Work to be completed:
Your answer should be one number: the count of lines below that contain "pink".

Collection entries:
........

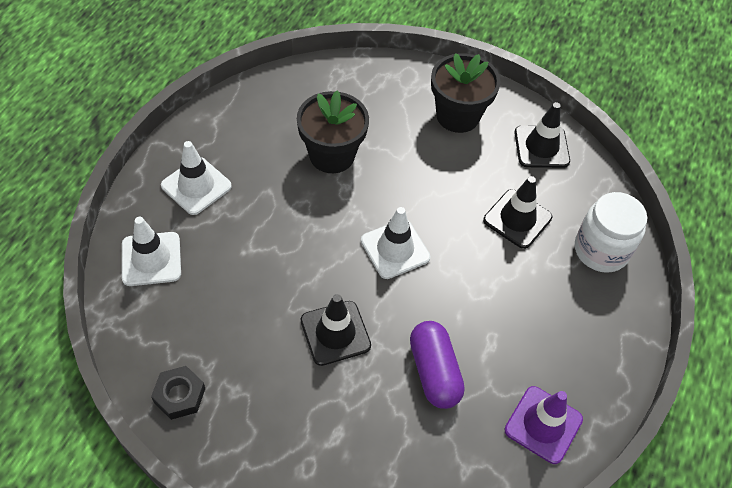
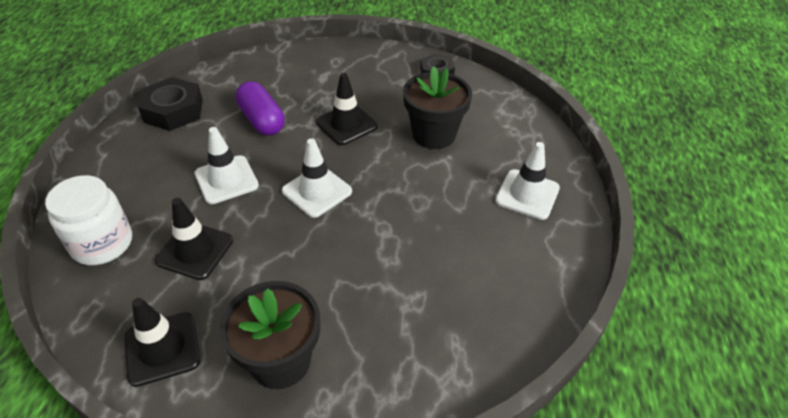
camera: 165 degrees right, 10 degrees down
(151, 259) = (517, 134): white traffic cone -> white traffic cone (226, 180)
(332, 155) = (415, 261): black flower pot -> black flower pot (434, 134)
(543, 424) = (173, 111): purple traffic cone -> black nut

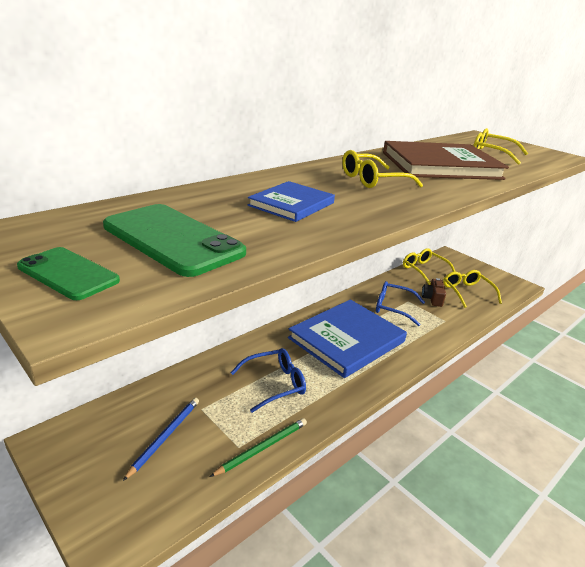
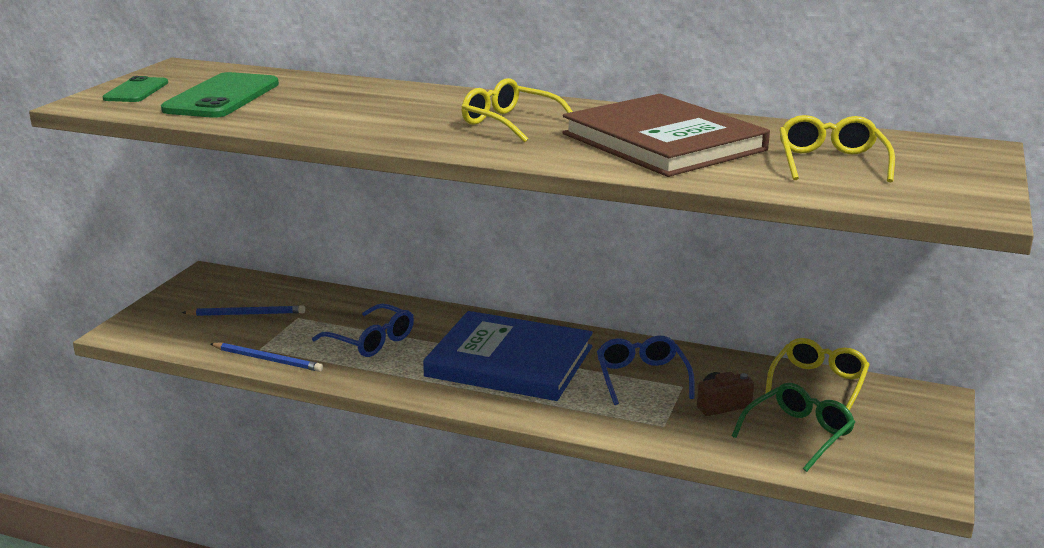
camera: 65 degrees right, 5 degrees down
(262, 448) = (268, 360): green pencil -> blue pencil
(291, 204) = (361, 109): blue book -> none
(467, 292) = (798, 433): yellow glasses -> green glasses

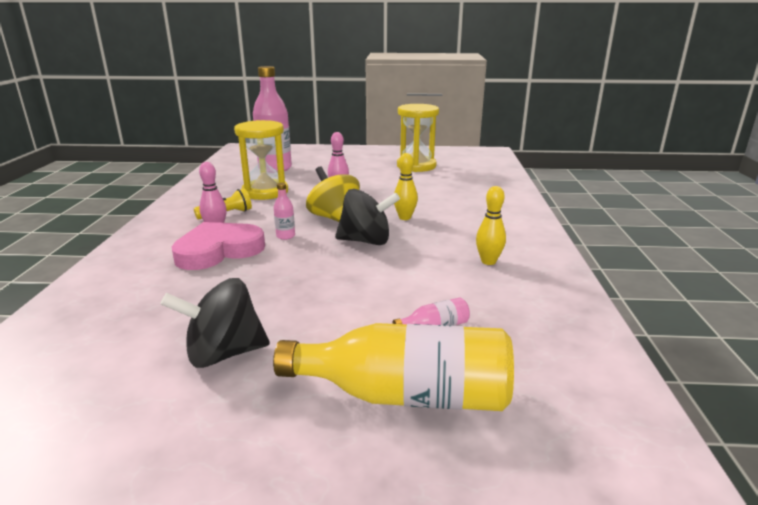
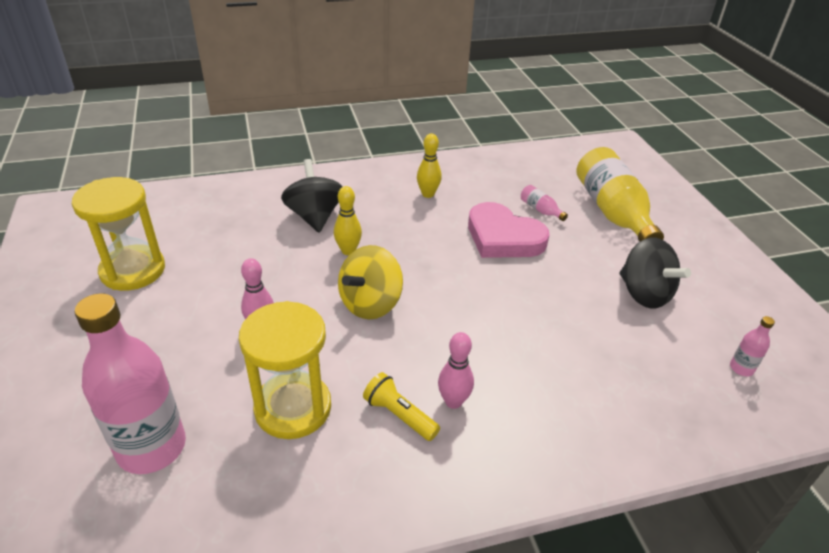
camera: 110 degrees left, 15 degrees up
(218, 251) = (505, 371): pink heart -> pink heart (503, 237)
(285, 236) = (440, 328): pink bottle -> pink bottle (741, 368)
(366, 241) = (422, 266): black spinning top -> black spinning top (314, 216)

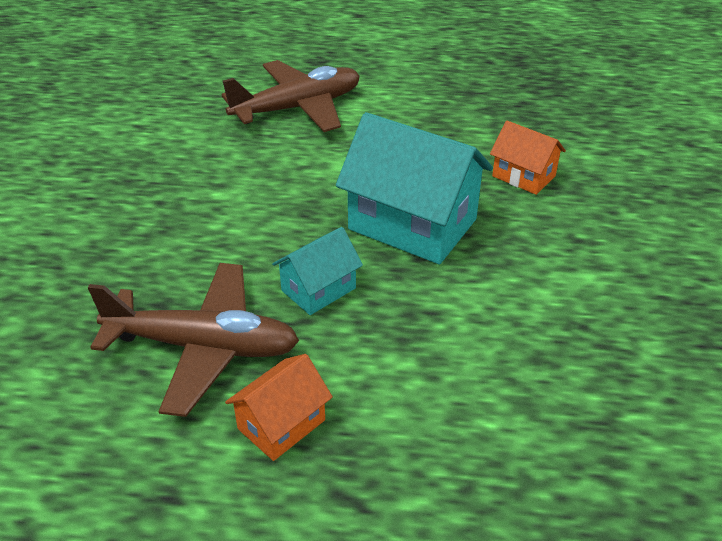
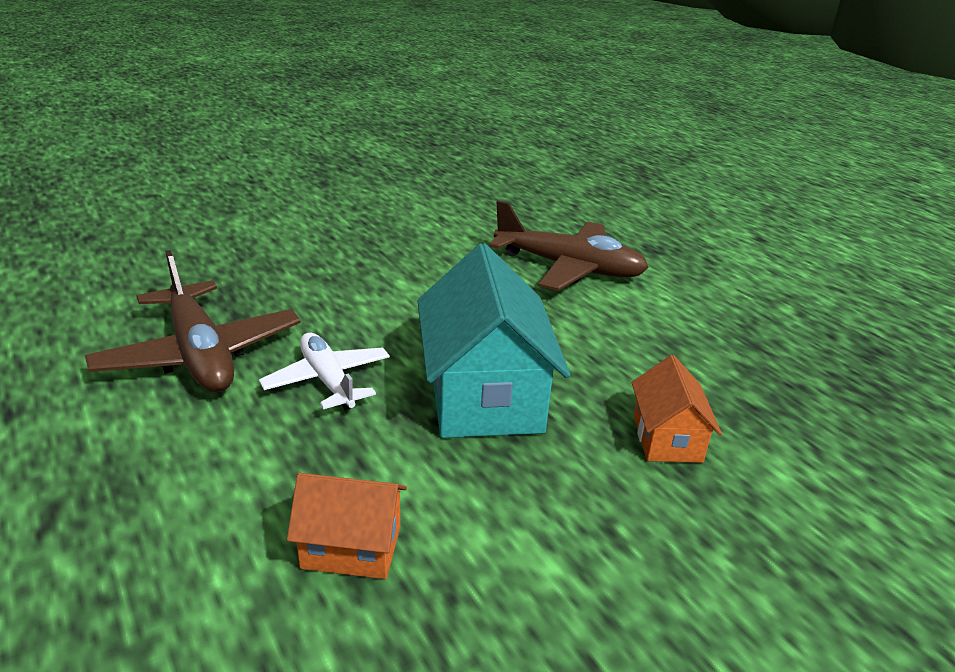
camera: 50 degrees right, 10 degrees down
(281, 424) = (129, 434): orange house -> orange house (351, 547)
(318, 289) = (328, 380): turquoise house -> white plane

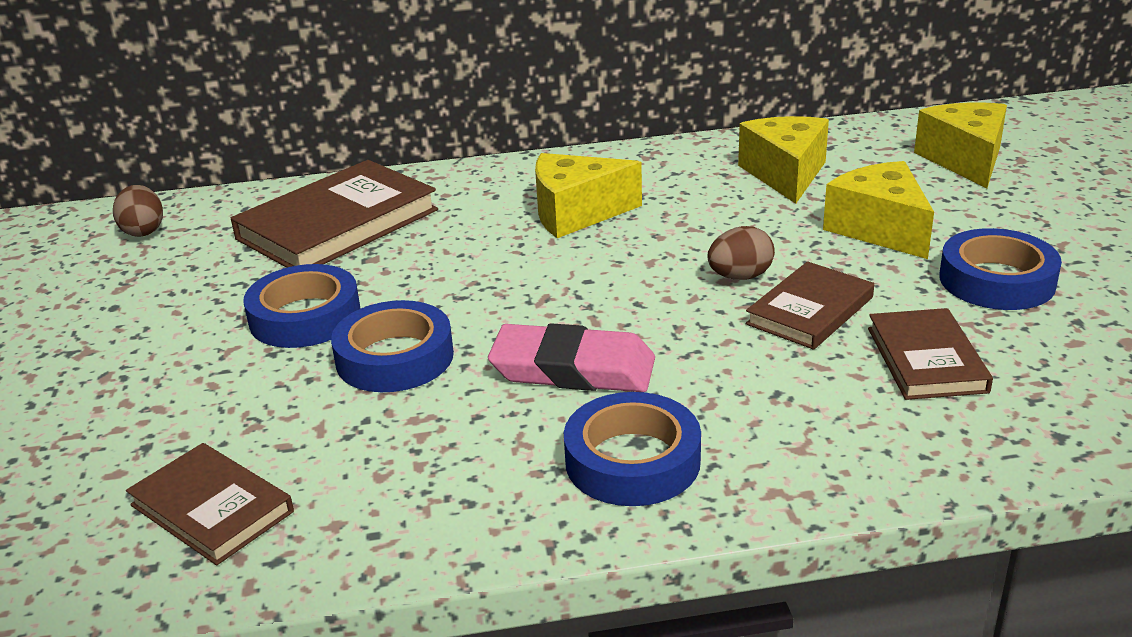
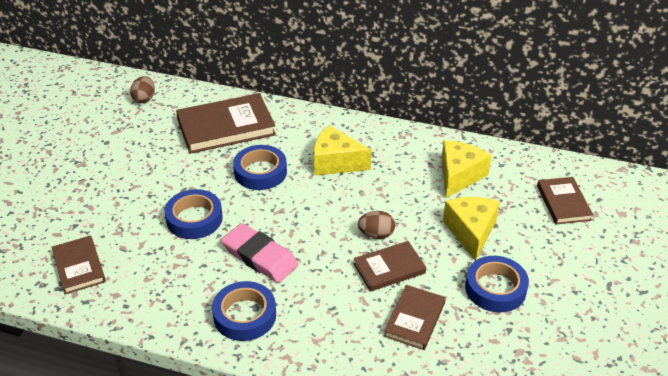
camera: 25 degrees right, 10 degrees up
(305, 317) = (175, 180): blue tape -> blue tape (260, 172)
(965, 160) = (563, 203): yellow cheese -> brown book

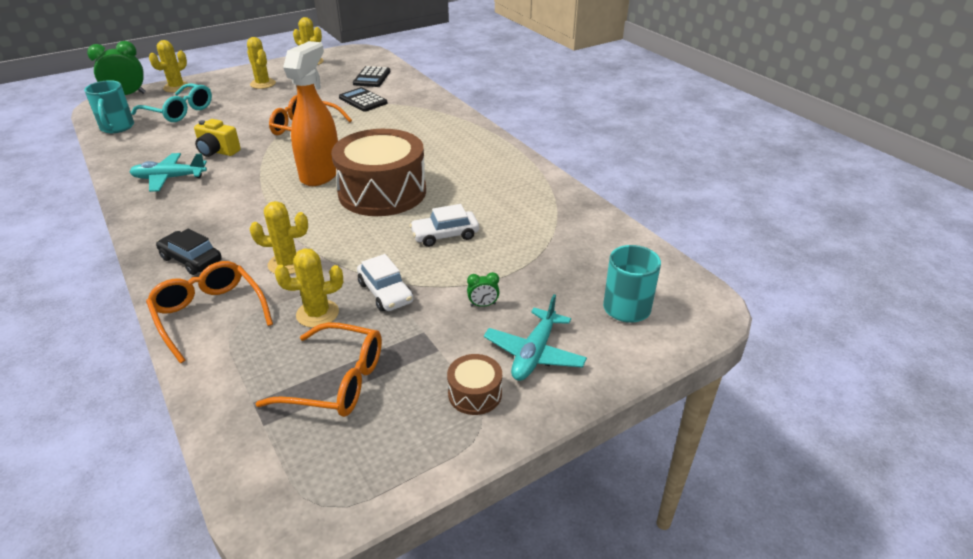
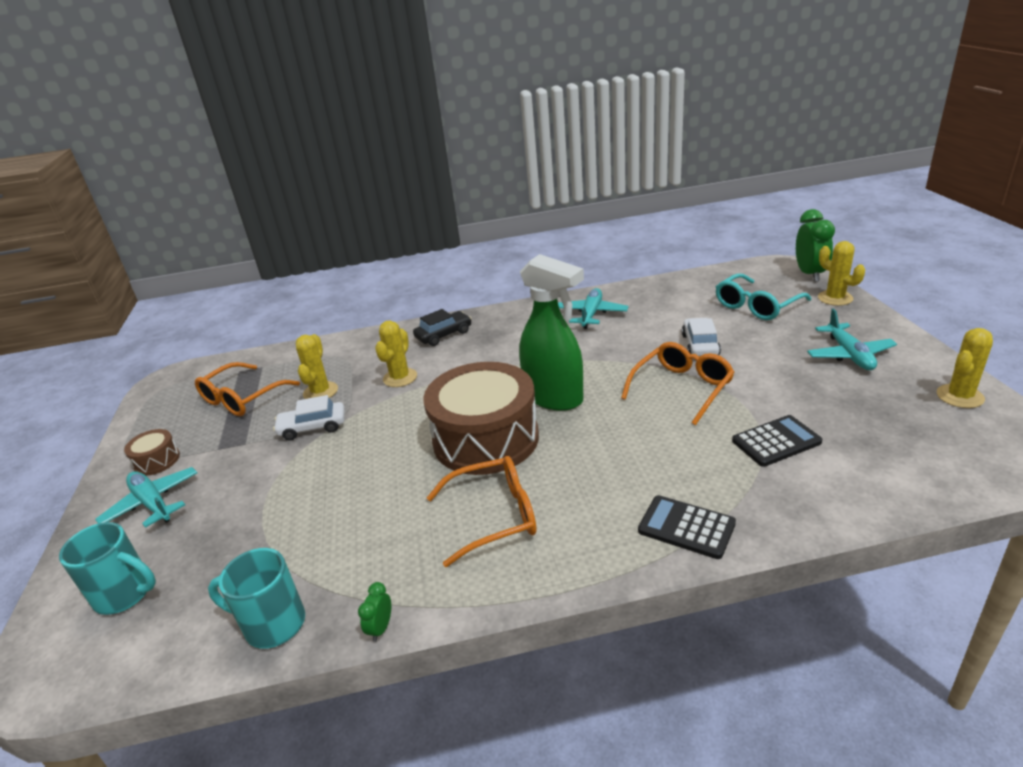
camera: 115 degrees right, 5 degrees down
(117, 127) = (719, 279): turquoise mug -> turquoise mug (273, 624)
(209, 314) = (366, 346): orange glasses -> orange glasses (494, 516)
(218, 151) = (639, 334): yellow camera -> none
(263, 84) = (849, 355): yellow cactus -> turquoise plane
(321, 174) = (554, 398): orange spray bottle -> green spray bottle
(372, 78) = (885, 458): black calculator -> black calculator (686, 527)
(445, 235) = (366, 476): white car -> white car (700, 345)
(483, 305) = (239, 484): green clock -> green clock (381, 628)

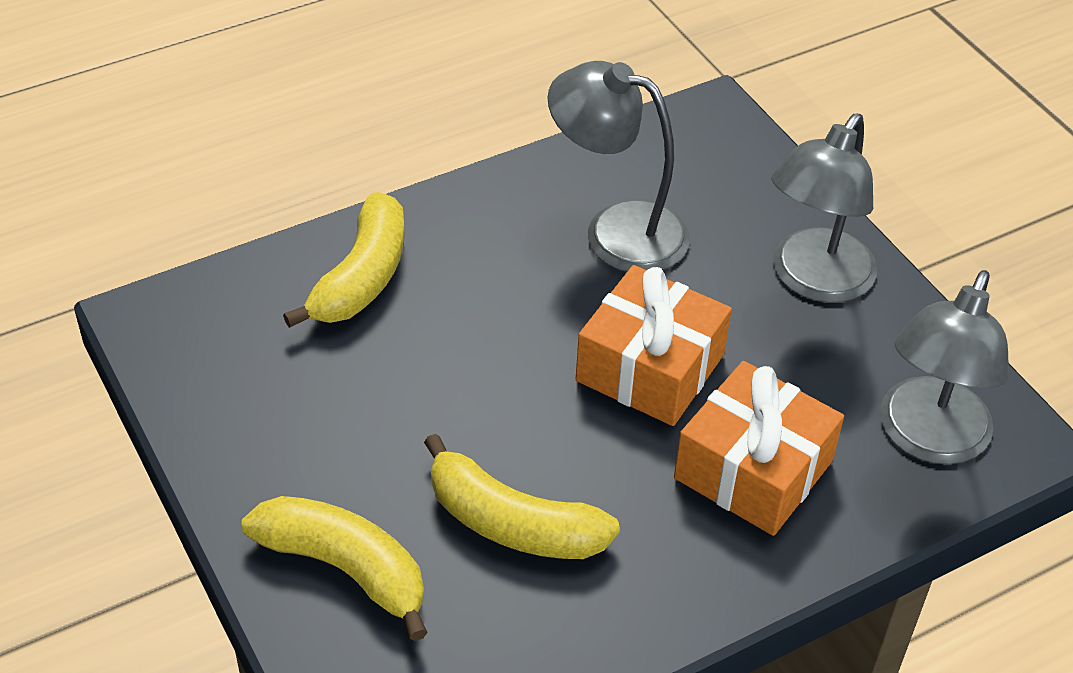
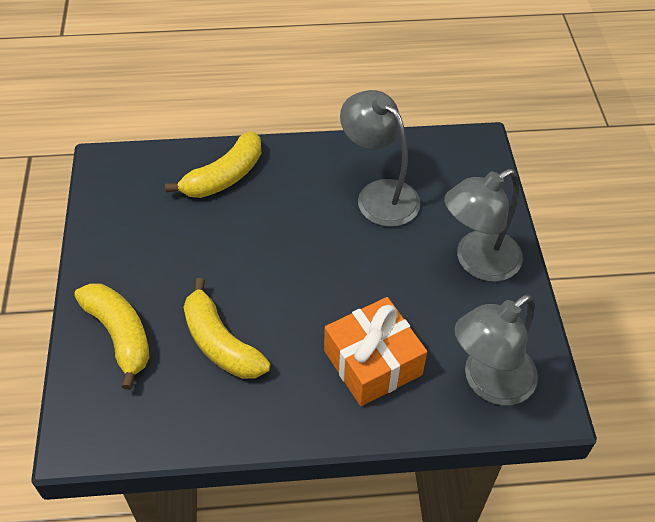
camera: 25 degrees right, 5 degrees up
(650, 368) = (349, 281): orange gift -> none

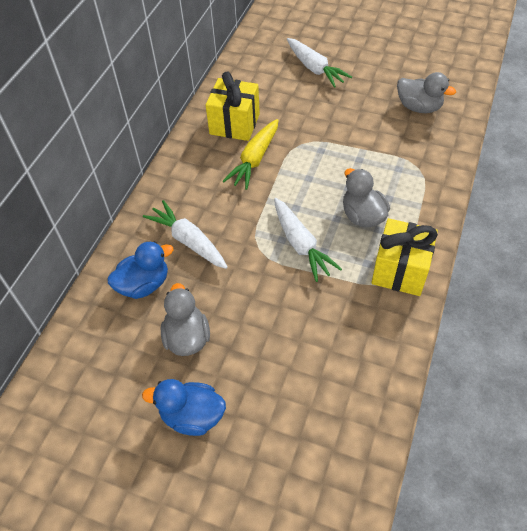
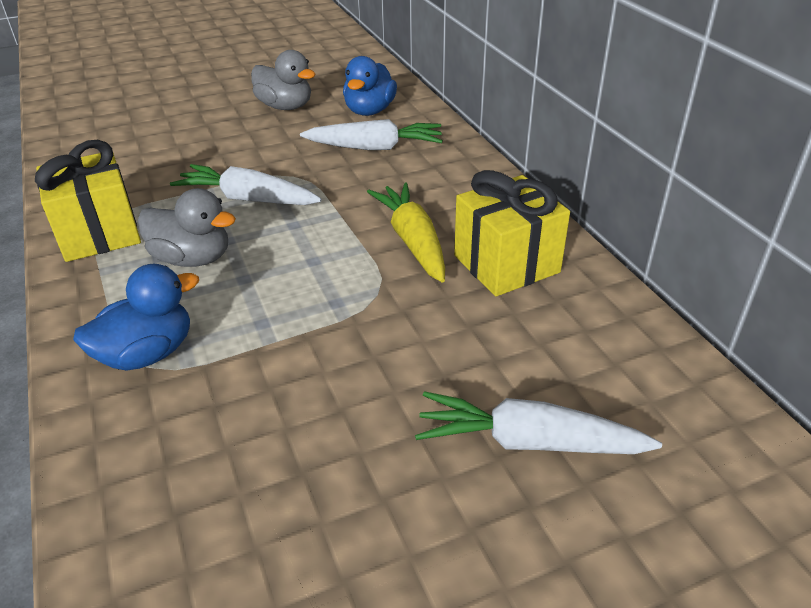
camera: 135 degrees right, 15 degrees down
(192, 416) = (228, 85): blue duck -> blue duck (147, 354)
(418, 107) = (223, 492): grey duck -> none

........

Answer to this problem:
2